> [Source material]:
------
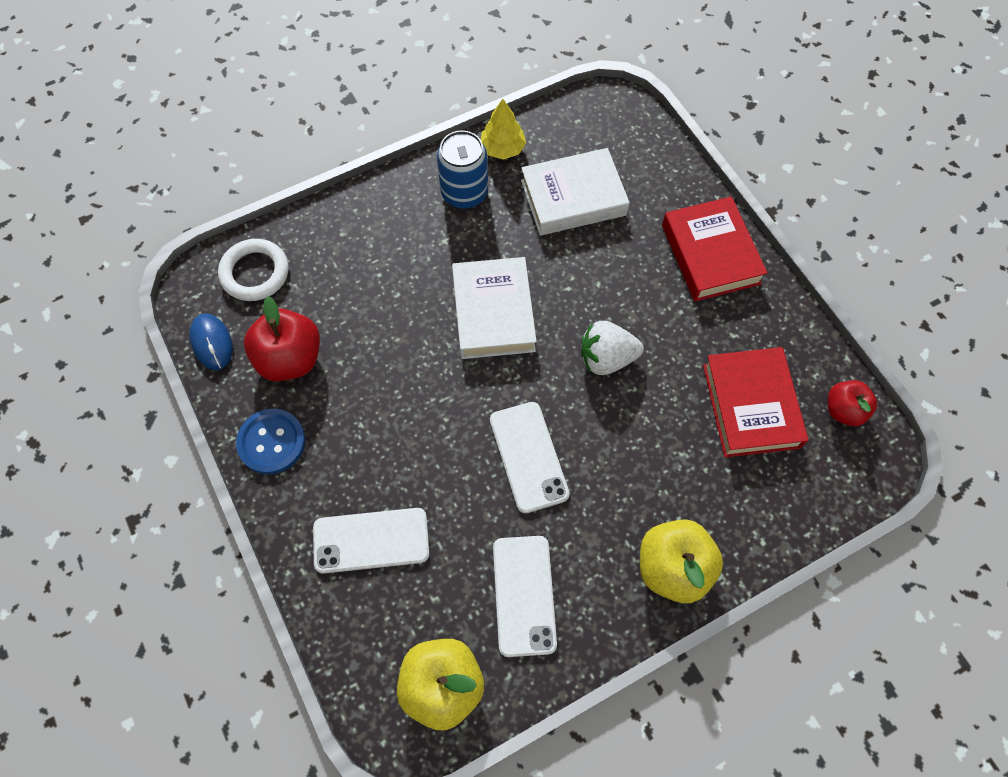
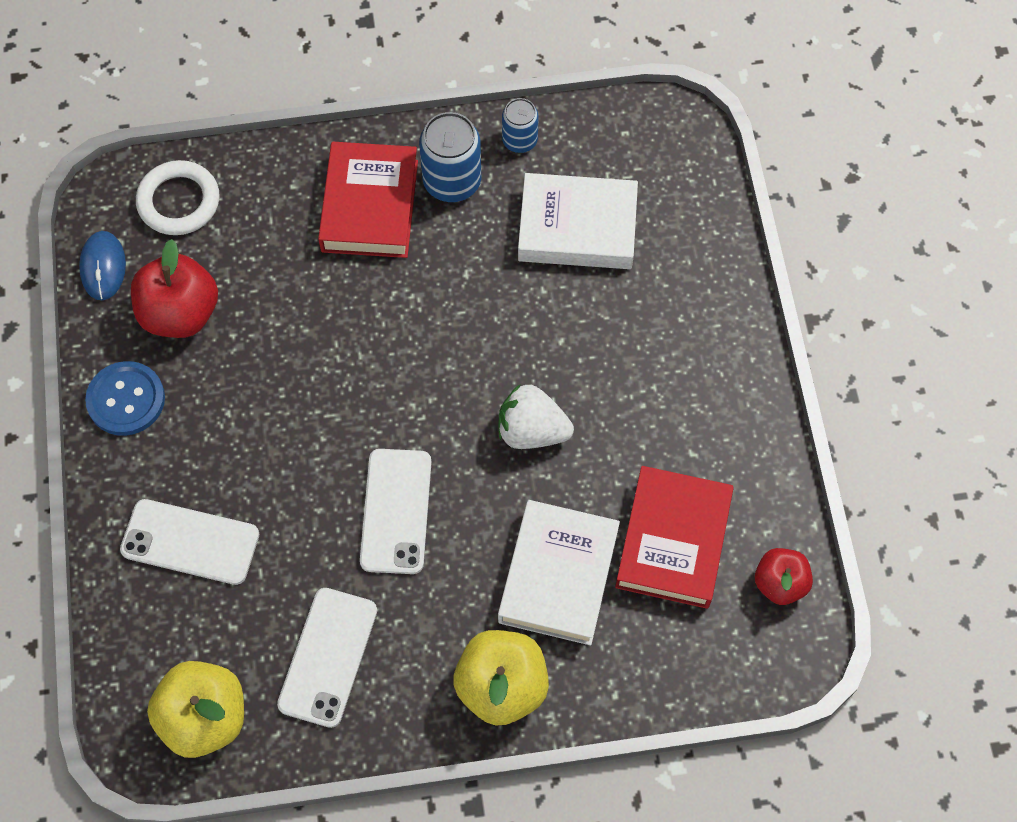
camera: 20 degrees right, 0 degrees up
(493, 312) = (426, 335): white book -> white book (558, 576)
(502, 149) = (519, 140): yellow tree -> blue can
(710, 254) = (710, 348): red book -> red book (370, 206)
------
> [Work instructions]: Leave the images out and transcribe the rest of the material exactly.

> [Task output]:
camera: 20 degrees right, 0 degrees up
(493, 312) = (426, 335): white book -> white book (558, 576)
(502, 149) = (519, 140): yellow tree -> blue can
(710, 254) = (710, 348): red book -> red book (370, 206)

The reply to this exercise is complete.